**Problem requirements**: A faithful copy of every entry, with the pictures removed, is what is needed here.

┄┄┄┄┄┄┄┄┄┄┄┄┄┄┄┄┄┄┄┄

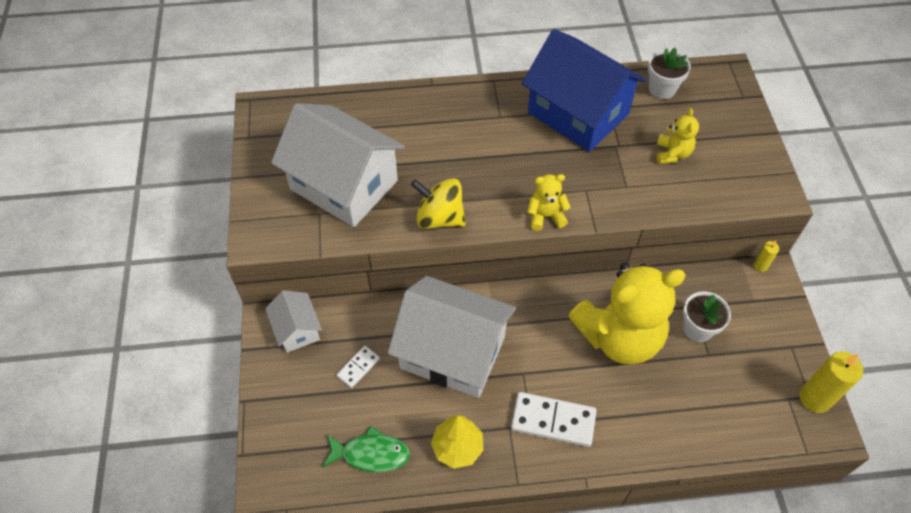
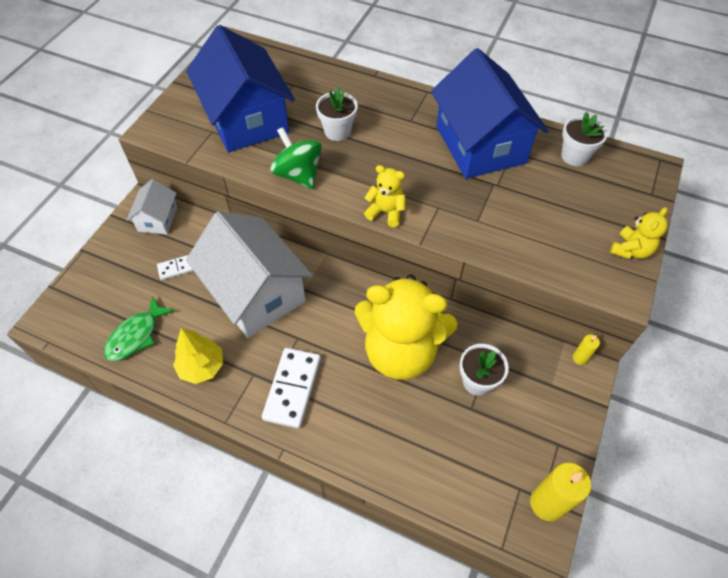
camera: 30 degrees right, 0 degrees up
(344, 184) = (247, 119): white house -> blue house
(371, 454) = (136, 335): green fish -> green fish turned 90 degrees clockwise
(439, 218) = (298, 174): yellow spinning top -> green spinning top
(442, 157) = (337, 131): none -> white flower pot
(553, 421) = (292, 388): white domino -> white domino turned 60 degrees clockwise
(672, 153) = (542, 212): yellow teddy bear -> yellow teddy bear (630, 250)

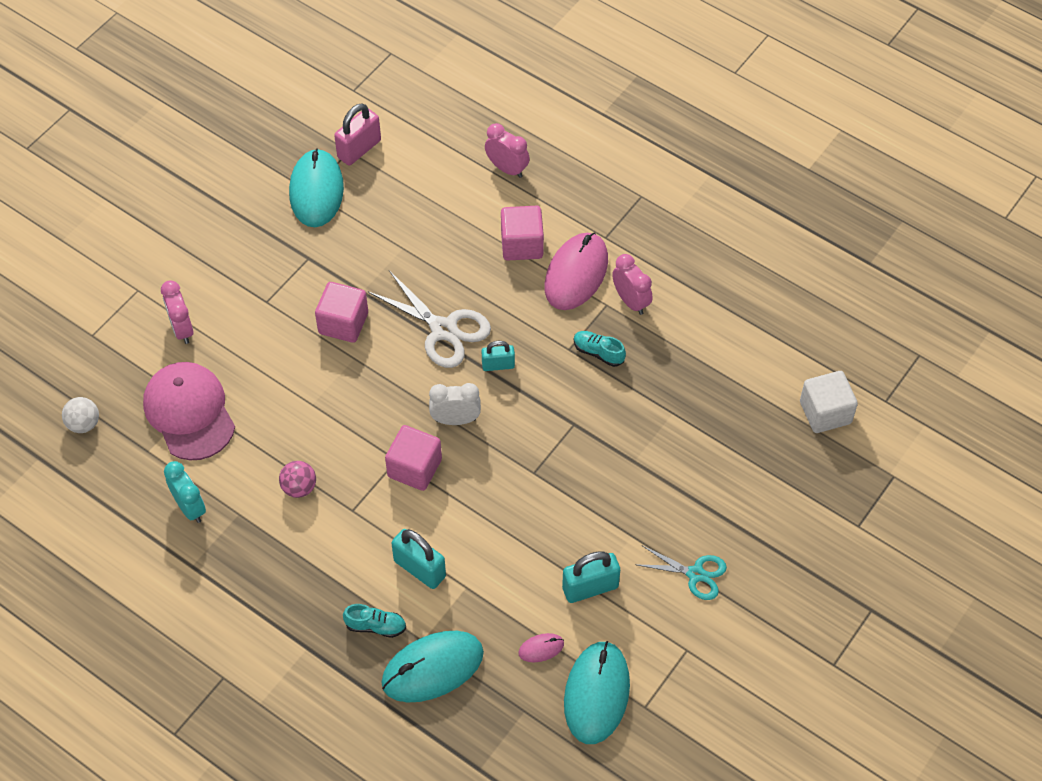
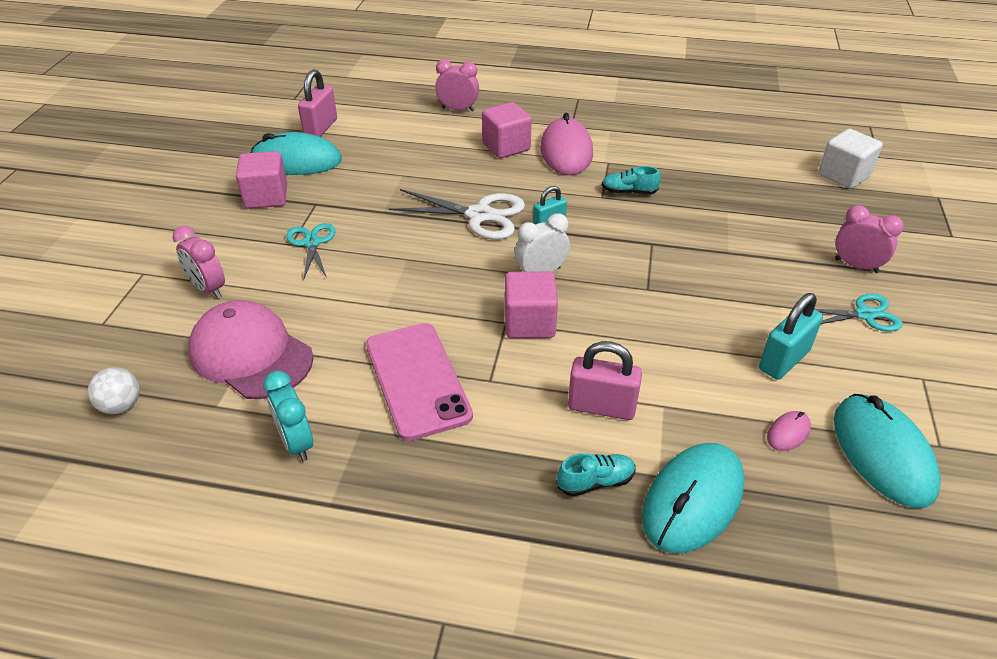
camera: 25 degrees left, 15 degrees down
(190, 507) = (296, 443): turquoise clock -> turquoise clock turned 150 degrees counterclockwise
(284, 307) = (312, 243): none -> turquoise scissors
(299, 487) = (417, 380): pink ball -> pink phone
(316, 191) = (296, 160): turquoise mouse -> turquoise mouse turned 60 degrees counterclockwise
(343, 323) = (379, 237): pink cube -> pink cube (266, 197)
(419, 569) = (601, 407): turquoise padlock -> pink padlock
(631, 301) = (626, 155): pink clock -> pink clock (856, 266)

┄┄┄┄┄┄┄┄┄┄┄┄┄┄┄┄┄┄┄┄

**Written solution**:
camera: 30 degrees right, 0 degrees up
(344, 184) = (247, 119): white house -> blue house
(371, 454) = (136, 335): green fish -> green fish turned 90 degrees clockwise
(439, 218) = (298, 174): yellow spinning top -> green spinning top
(442, 157) = (337, 131): none -> white flower pot
(553, 421) = (292, 388): white domino -> white domino turned 60 degrees clockwise
(672, 153) = (542, 212): yellow teddy bear -> yellow teddy bear (630, 250)

camera: 25 degrees left, 15 degrees down
(190, 507) = (296, 443): turquoise clock -> turquoise clock turned 150 degrees counterclockwise
(284, 307) = (312, 243): none -> turquoise scissors
(299, 487) = (417, 380): pink ball -> pink phone
(316, 191) = (296, 160): turquoise mouse -> turquoise mouse turned 60 degrees counterclockwise
(343, 323) = (379, 237): pink cube -> pink cube (266, 197)
(419, 569) = (601, 407): turquoise padlock -> pink padlock
(631, 301) = (626, 155): pink clock -> pink clock (856, 266)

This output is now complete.